• 任务目标:
请把下面的全部记录放入一个 Markdown 表格，两列分别命名为“序号”和“行内容”，空行略去。答案中不要包含图像。

• 数据记录:
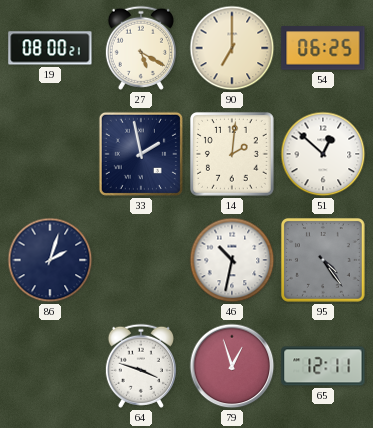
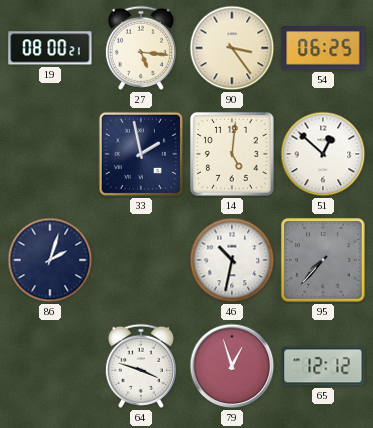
27: 5:20 -> 5:16
90: 7:00 -> 3:24
14: 2:01 -> 5:01
95: 4:24 -> 7:37
65: 12:11 -> 12:12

• 问题解答:
| 序号 | 行内容 |
|---|---|
| 1 | 27: 5:20 -> 5:16 |
| 2 | 90: 7:00 -> 3:24 |
| 3 | 14: 2:01 -> 5:01 |
| 4 | 95: 4:24 -> 7:37 |
| 5 | 65: 12:11 -> 12:12 |